Word for word, transcribe the lines from the one containing "building: [30,170,65,200] -> none" through the end of the entries, both included, and nothing else.

Exercise input:
◇ ◇ ◇ ◇

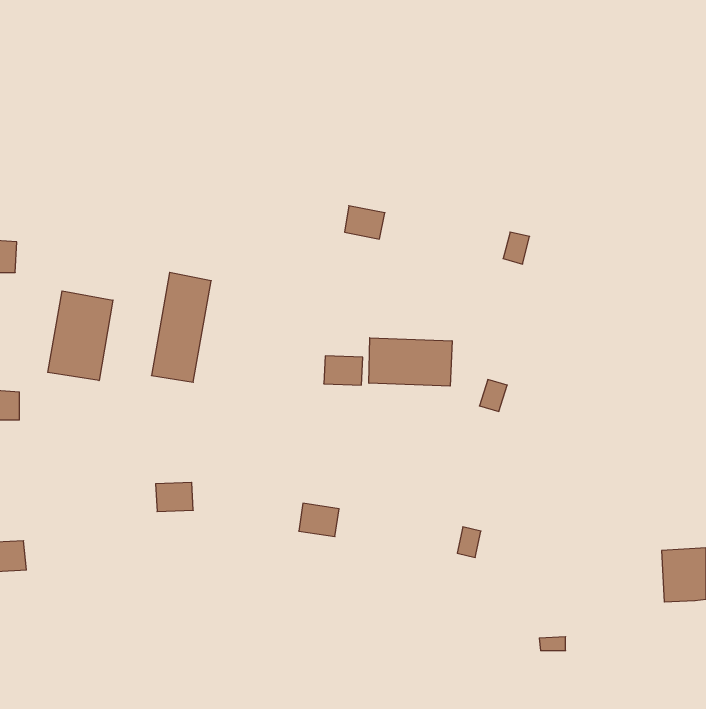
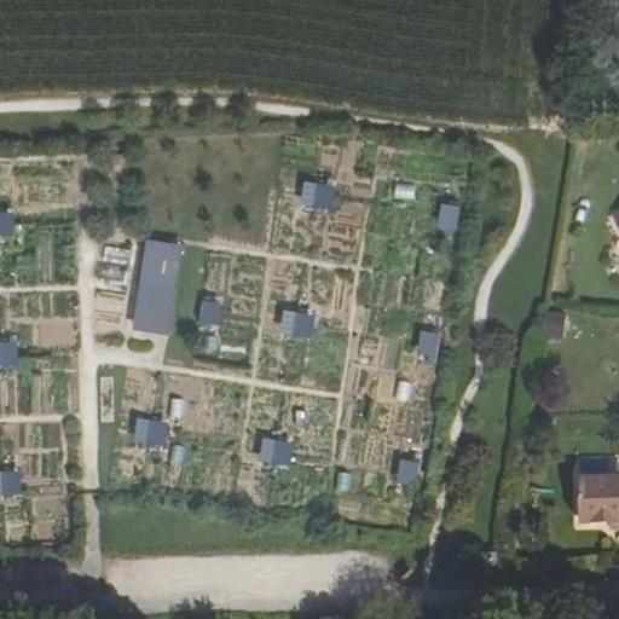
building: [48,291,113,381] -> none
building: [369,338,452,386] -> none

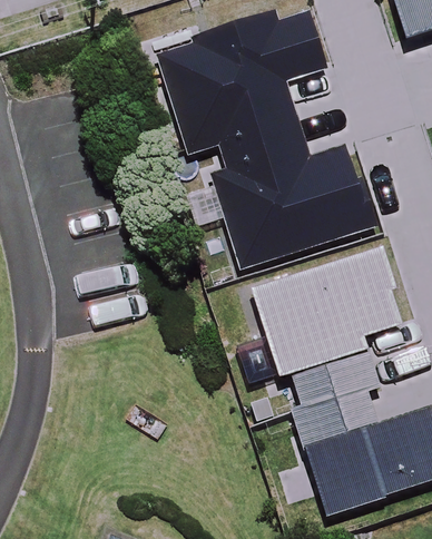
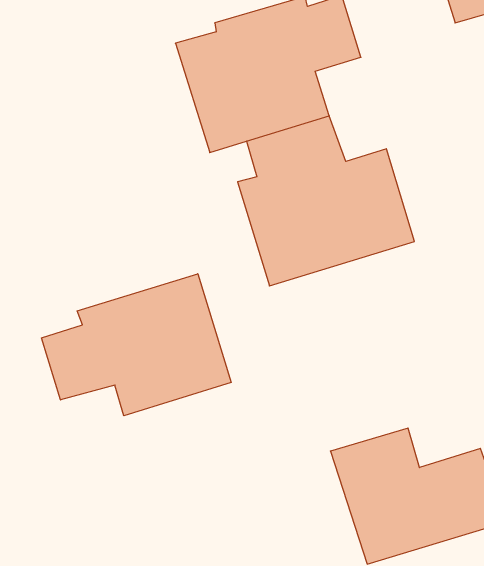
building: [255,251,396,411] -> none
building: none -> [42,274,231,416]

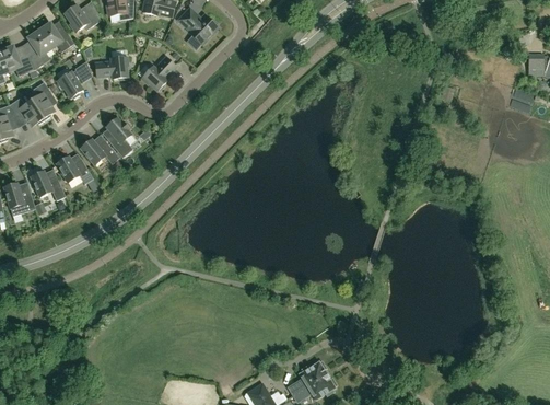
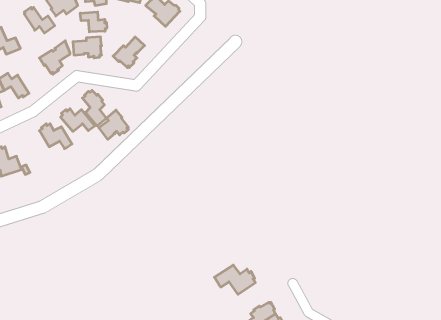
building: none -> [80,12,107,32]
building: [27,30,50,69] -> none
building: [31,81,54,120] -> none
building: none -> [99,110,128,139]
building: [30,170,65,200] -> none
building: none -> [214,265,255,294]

◇ ◇ ◇ ◇

Exercise answer:
building: [30,170,65,200] -> none
building: none -> [214,265,255,294]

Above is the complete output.